> [Your goal]:
Find the line containing "C207: 2.2uF (plus" in the entries below. Reproduce that line and each one after it to the end, exactly, with no other lines.
-- Data excerpts follows --
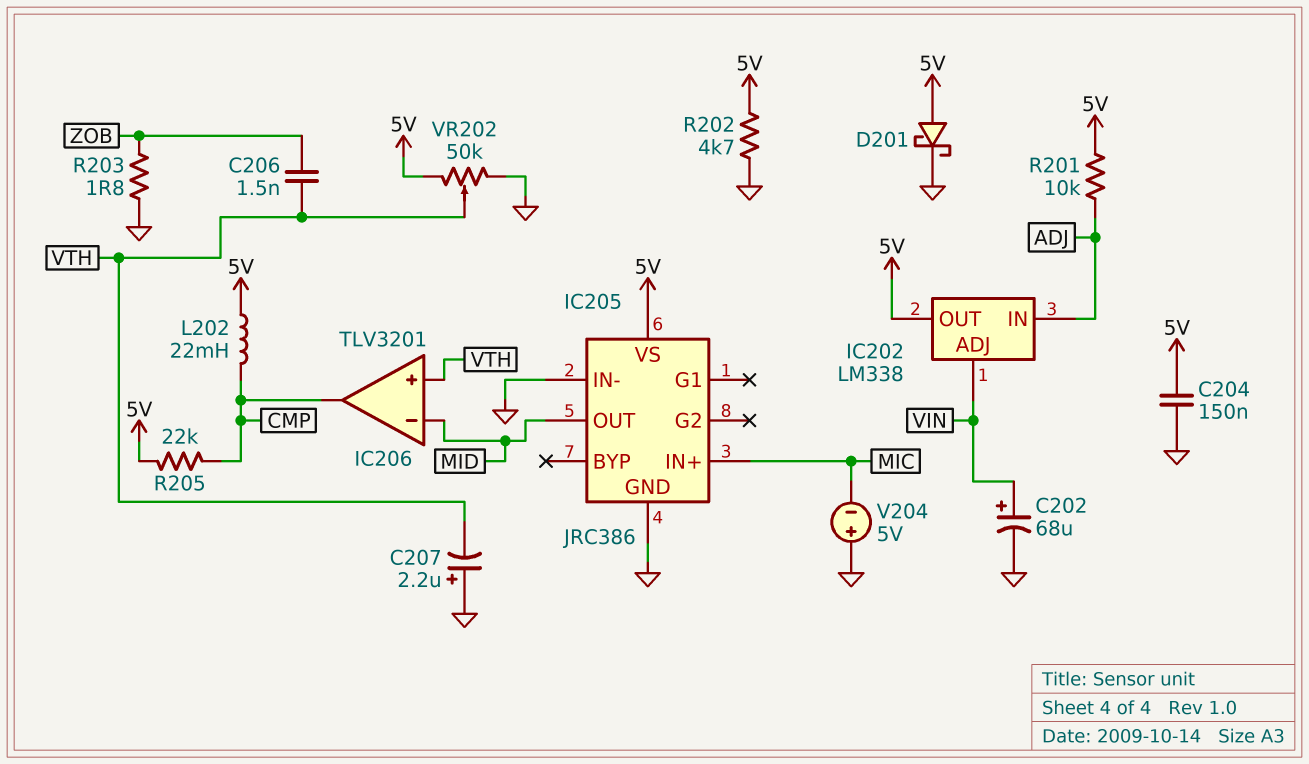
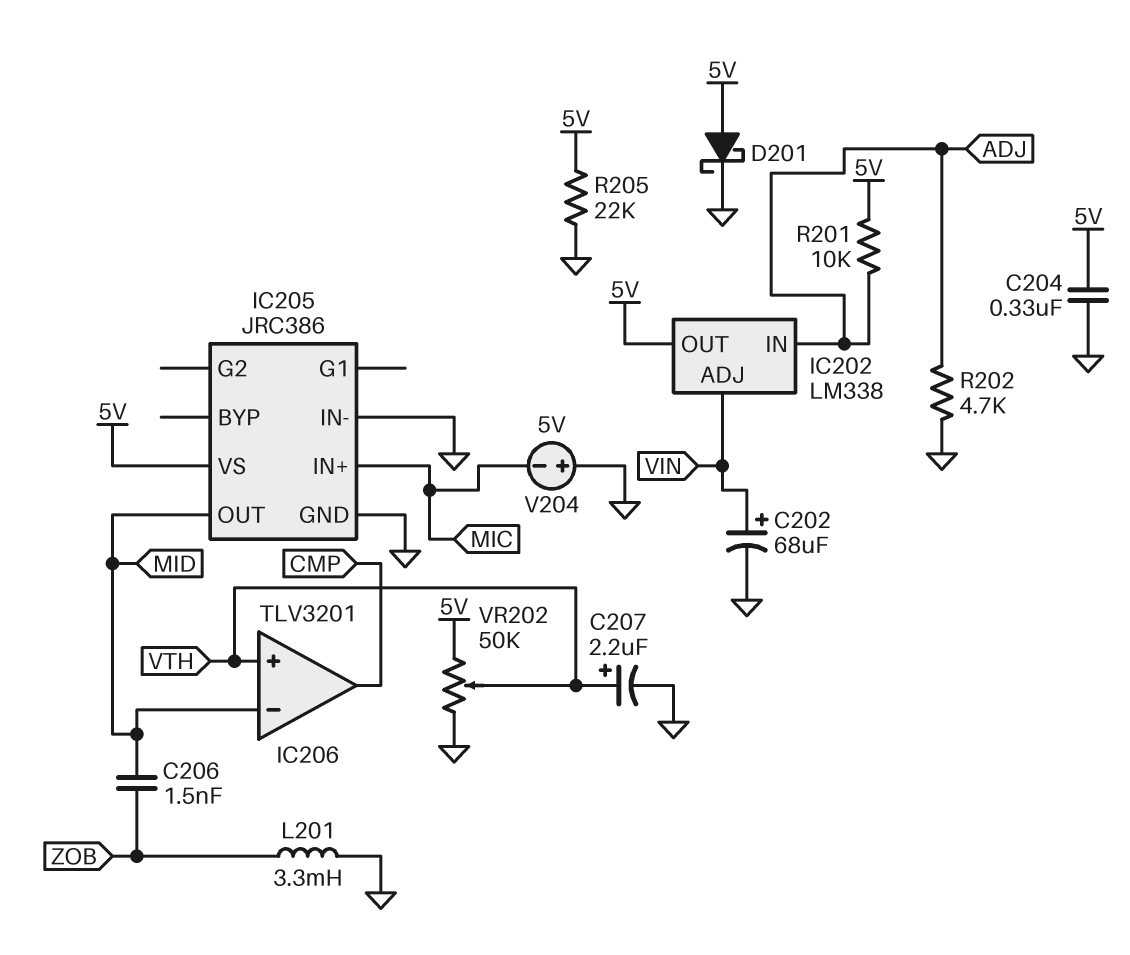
C204: 150nF (5V, GND) -> 330nF (5V, GND)
C206: 1.5nF (VTH, ZOB) -> 1.5nF (MID, ZOB)
C207: 2.2uF (plus GND, minus VTH) -> 2.2uF (plus VTH, minus GND)
L201: none -> 3.3mH (GND, ZOB)
L202: 22mH (5V, CMP) -> none
R202: 4.7k (5V, GND) -> 4.7k (ADJ, GND)
R203: 1.8 (GND, ZOB) -> none
R205: 22k (5V, CMP) -> 22k (5V, GND)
-- Data excerpts concluded --
> [Task output]:
C207: 2.2uF (plus GND, minus VTH) -> 2.2uF (plus VTH, minus GND)
L201: none -> 3.3mH (GND, ZOB)
L202: 22mH (5V, CMP) -> none
R202: 4.7k (5V, GND) -> 4.7k (ADJ, GND)
R203: 1.8 (GND, ZOB) -> none
R205: 22k (5V, CMP) -> 22k (5V, GND)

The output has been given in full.